======== Excerpted records
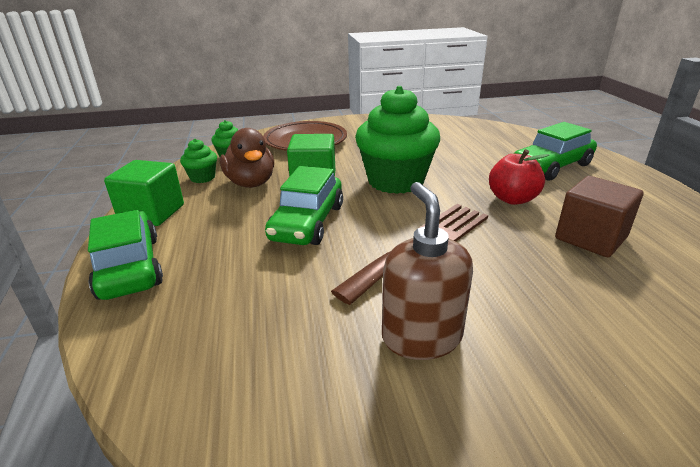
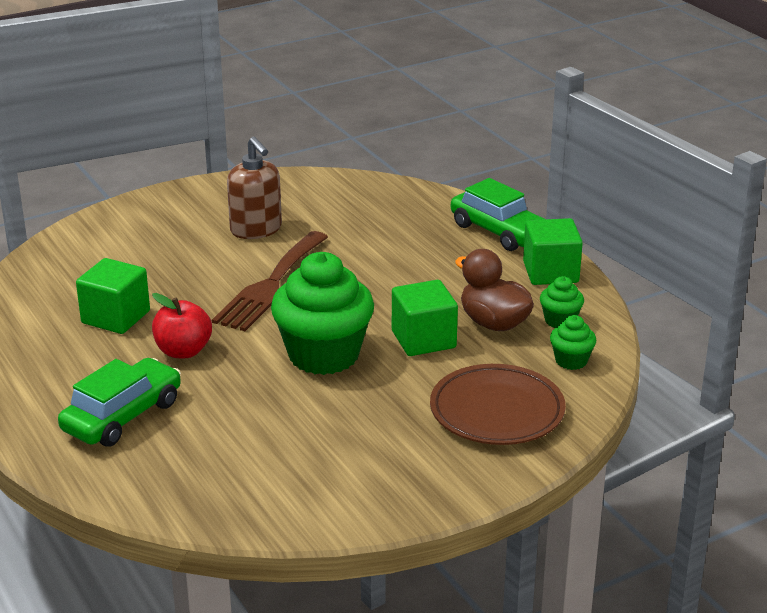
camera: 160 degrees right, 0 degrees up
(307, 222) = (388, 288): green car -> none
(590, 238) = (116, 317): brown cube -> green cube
================
======== Excerpted records
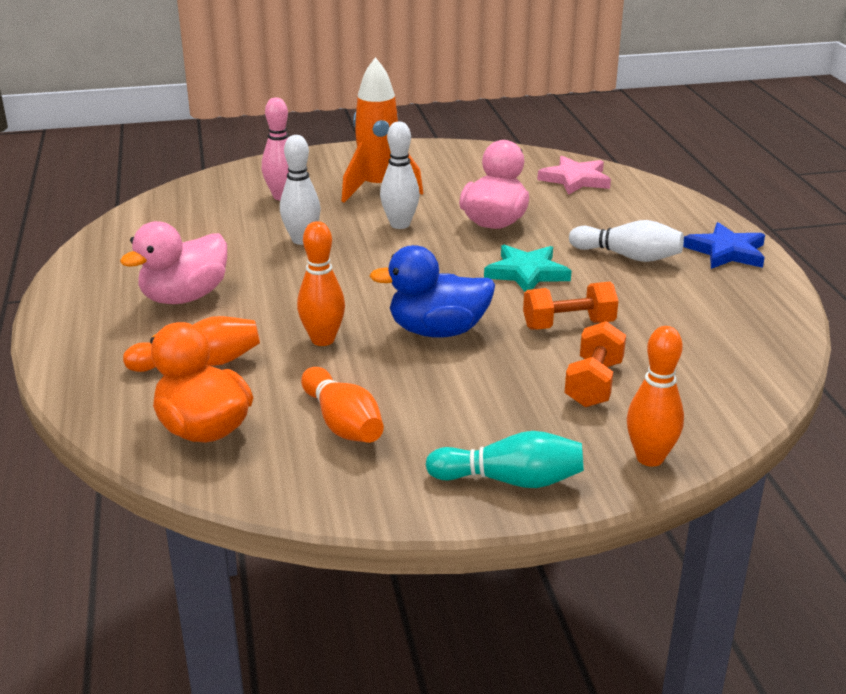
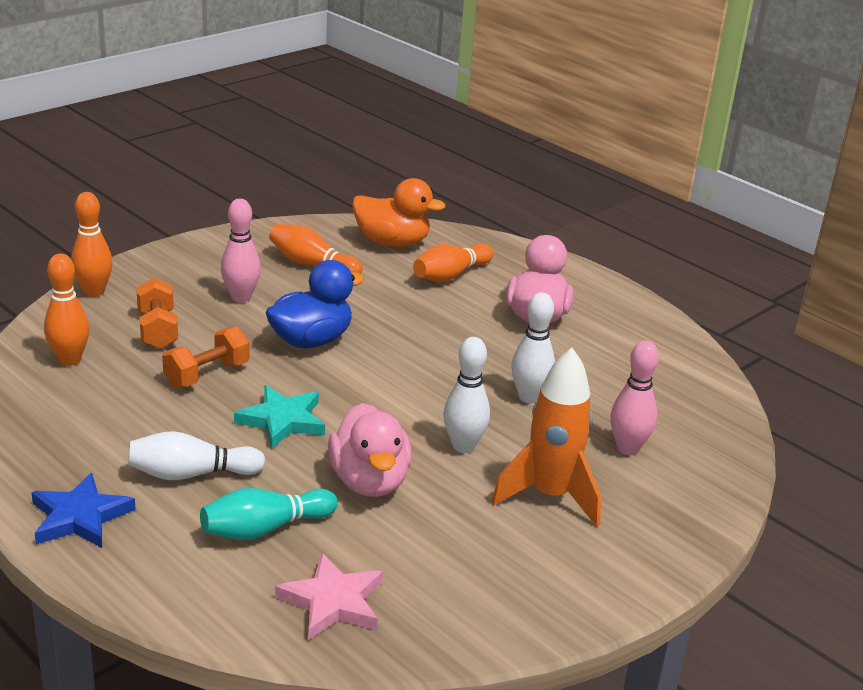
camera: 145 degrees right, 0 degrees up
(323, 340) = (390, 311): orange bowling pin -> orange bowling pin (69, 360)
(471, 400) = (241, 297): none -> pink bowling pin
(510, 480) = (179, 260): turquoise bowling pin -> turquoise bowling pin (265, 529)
================
=== What to do ===
Would you copy out exactly the lines above that start at the one containing "camera: 160 degrees right, 0 degrees up" and end at the one containing "(590, 238) = (116, 317): brown", inclusive?

=== Result of this task ===
camera: 160 degrees right, 0 degrees up
(307, 222) = (388, 288): green car -> none
(590, 238) = (116, 317): brown cube -> green cube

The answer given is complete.